→ **Action item**
Each line from the one holding "photo_9.csv: [310,230,514,362] ->" through the final line of the data below is to be given again exactly, and no other line is to appear.
━━━━━━━━
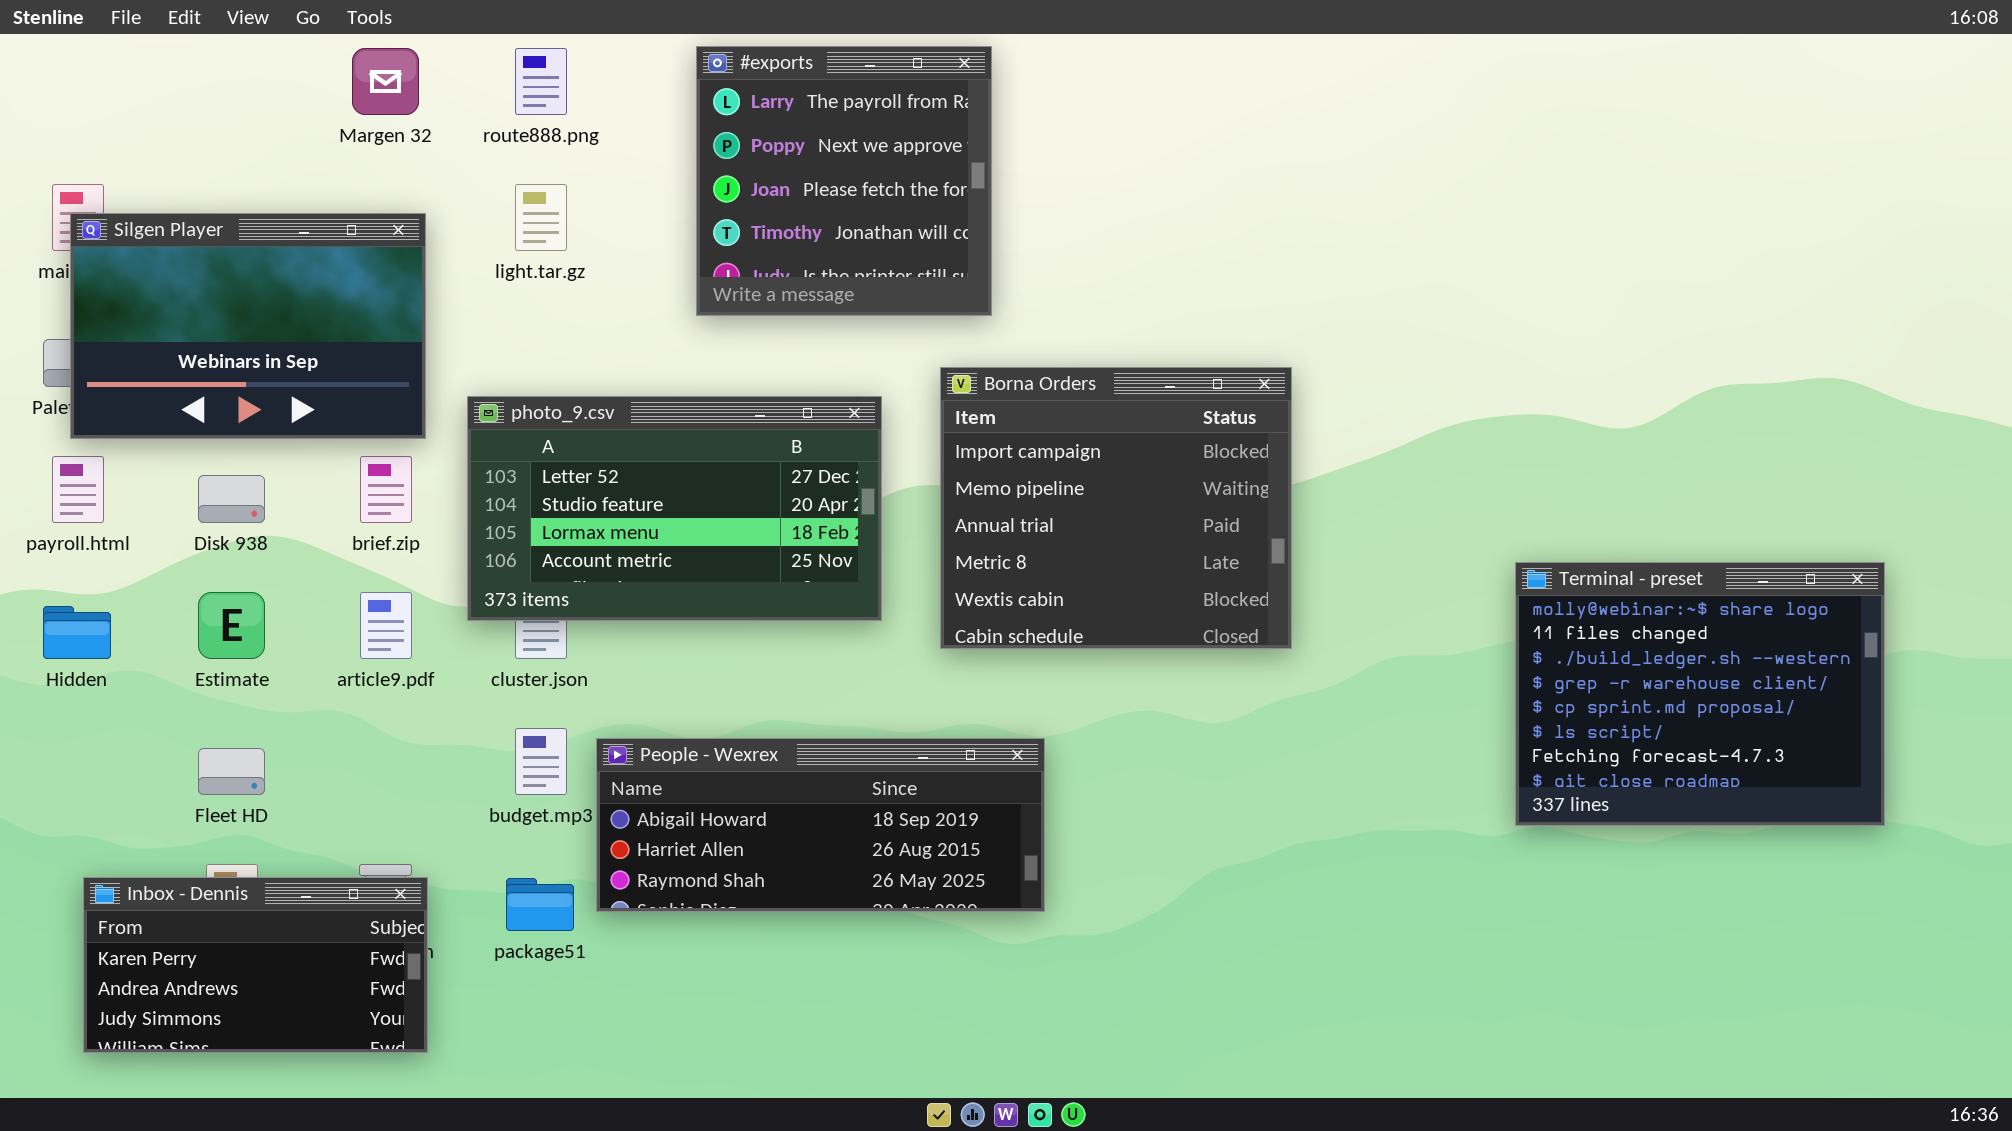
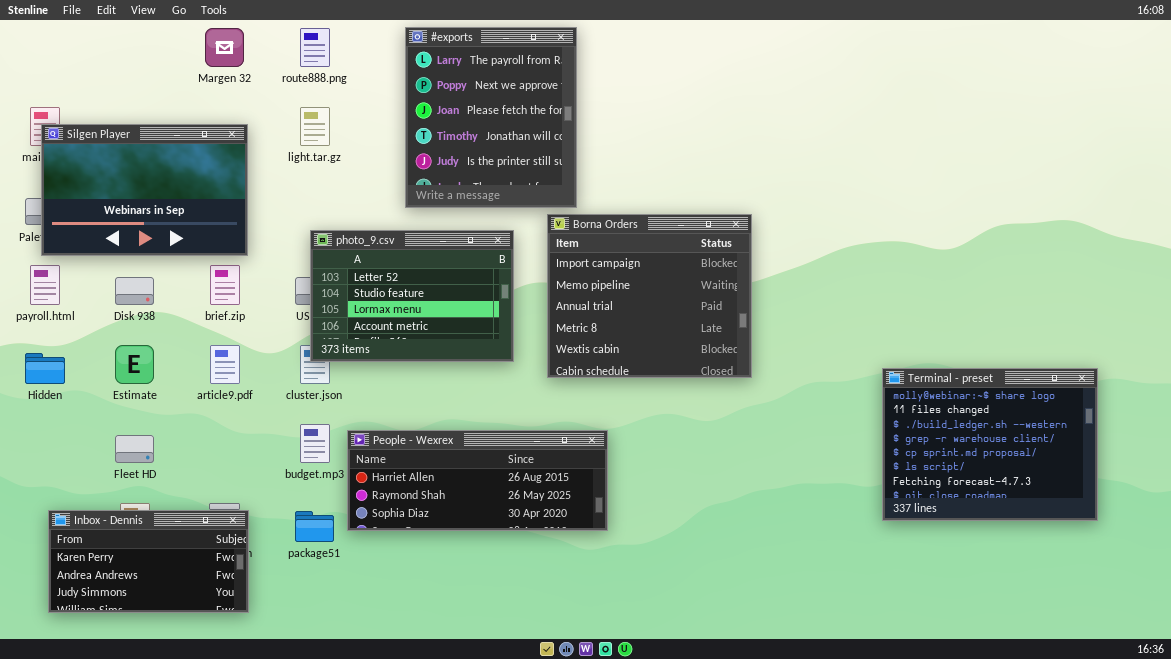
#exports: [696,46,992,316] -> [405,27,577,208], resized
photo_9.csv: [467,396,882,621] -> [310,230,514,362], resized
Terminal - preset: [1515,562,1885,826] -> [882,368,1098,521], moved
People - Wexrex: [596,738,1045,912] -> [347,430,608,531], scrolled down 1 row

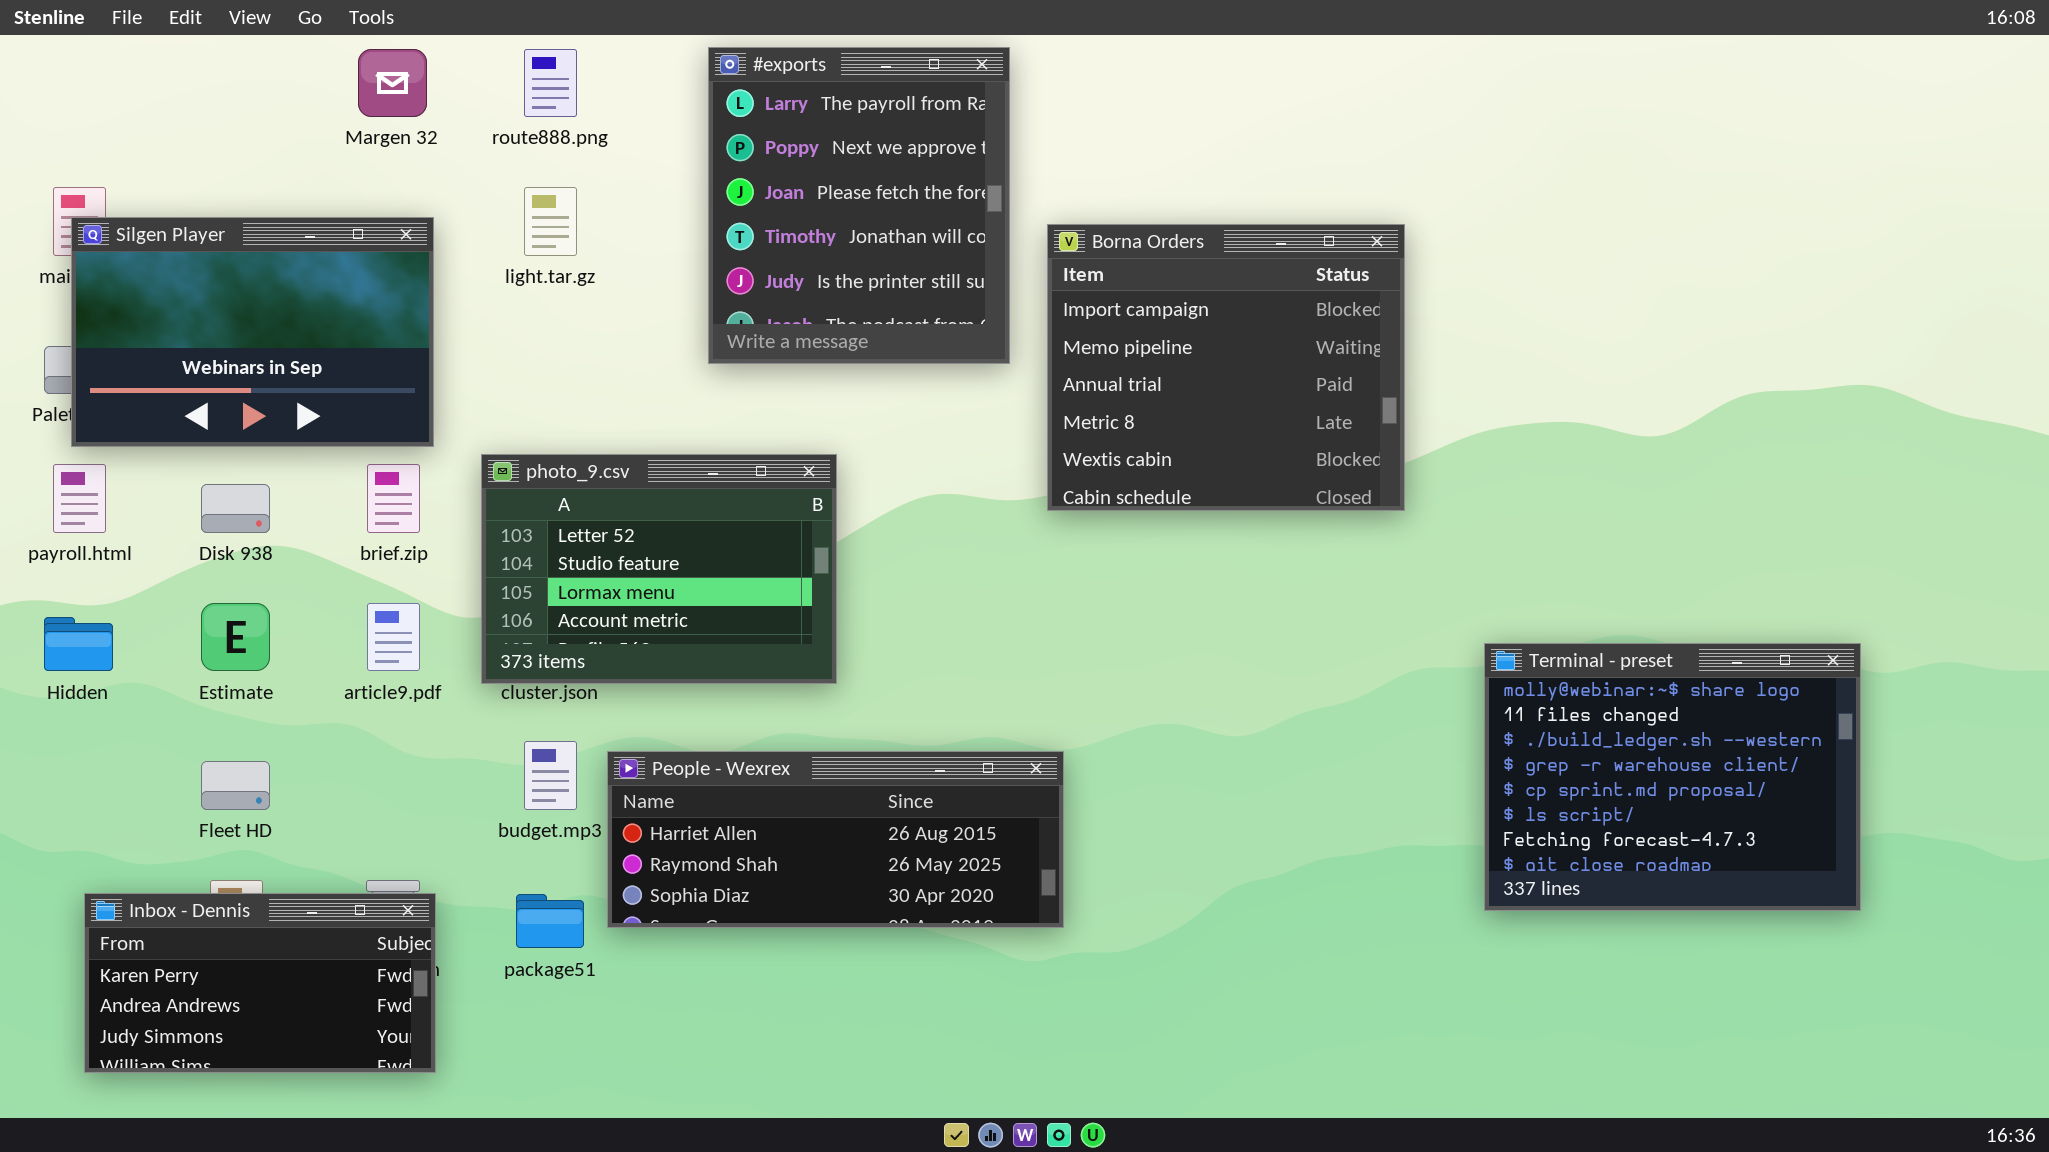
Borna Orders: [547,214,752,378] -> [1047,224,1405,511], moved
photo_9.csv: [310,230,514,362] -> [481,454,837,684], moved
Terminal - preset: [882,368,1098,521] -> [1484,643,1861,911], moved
━━━━━━━━
→ **Solution to this task**
photo_9.csv: [310,230,514,362] -> [481,454,837,684], moved
Terminal - preset: [882,368,1098,521] -> [1484,643,1861,911], moved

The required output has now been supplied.